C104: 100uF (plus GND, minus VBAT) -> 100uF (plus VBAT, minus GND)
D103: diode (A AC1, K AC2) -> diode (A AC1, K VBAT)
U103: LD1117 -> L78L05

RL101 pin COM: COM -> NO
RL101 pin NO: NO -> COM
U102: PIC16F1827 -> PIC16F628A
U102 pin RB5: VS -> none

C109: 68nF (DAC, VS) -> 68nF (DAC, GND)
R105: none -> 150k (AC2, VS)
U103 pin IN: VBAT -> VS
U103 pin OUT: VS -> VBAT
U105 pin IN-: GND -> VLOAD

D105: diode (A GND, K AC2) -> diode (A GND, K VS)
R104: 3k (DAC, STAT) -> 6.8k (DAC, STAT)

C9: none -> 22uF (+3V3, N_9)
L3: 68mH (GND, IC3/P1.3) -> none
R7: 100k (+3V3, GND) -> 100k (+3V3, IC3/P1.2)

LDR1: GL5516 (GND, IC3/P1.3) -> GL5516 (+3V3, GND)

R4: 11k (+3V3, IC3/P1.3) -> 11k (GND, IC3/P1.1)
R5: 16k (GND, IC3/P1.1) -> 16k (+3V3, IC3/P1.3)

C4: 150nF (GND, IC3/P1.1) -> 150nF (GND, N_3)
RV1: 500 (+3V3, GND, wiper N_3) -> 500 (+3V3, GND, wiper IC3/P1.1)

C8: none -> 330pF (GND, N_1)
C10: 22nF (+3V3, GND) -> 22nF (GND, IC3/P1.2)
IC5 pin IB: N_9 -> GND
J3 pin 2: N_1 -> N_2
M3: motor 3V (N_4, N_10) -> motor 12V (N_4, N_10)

# REQUIREMENT:
Every line of the data above should be retyped precisely.

# ANSWER SECTION:
C104: 100uF (plus GND, minus VBAT) -> 100uF (plus VBAT, minus GND)
D103: diode (A AC1, K AC2) -> diode (A AC1, K VBAT)
U103: LD1117 -> L78L05

RL101 pin COM: COM -> NO
RL101 pin NO: NO -> COM
U102: PIC16F1827 -> PIC16F628A
U102 pin RB5: VS -> none

C109: 68nF (DAC, VS) -> 68nF (DAC, GND)
R105: none -> 150k (AC2, VS)
U103 pin IN: VBAT -> VS
U103 pin OUT: VS -> VBAT
U105 pin IN-: GND -> VLOAD

D105: diode (A GND, K AC2) -> diode (A GND, K VS)
R104: 3k (DAC, STAT) -> 6.8k (DAC, STAT)

C9: none -> 22uF (+3V3, N_9)
L3: 68mH (GND, IC3/P1.3) -> none
R7: 100k (+3V3, GND) -> 100k (+3V3, IC3/P1.2)

LDR1: GL5516 (GND, IC3/P1.3) -> GL5516 (+3V3, GND)

R4: 11k (+3V3, IC3/P1.3) -> 11k (GND, IC3/P1.1)
R5: 16k (GND, IC3/P1.1) -> 16k (+3V3, IC3/P1.3)

C4: 150nF (GND, IC3/P1.1) -> 150nF (GND, N_3)
RV1: 500 (+3V3, GND, wiper N_3) -> 500 (+3V3, GND, wiper IC3/P1.1)

C8: none -> 330pF (GND, N_1)
C10: 22nF (+3V3, GND) -> 22nF (GND, IC3/P1.2)
IC5 pin IB: N_9 -> GND
J3 pin 2: N_1 -> N_2
M3: motor 3V (N_4, N_10) -> motor 12V (N_4, N_10)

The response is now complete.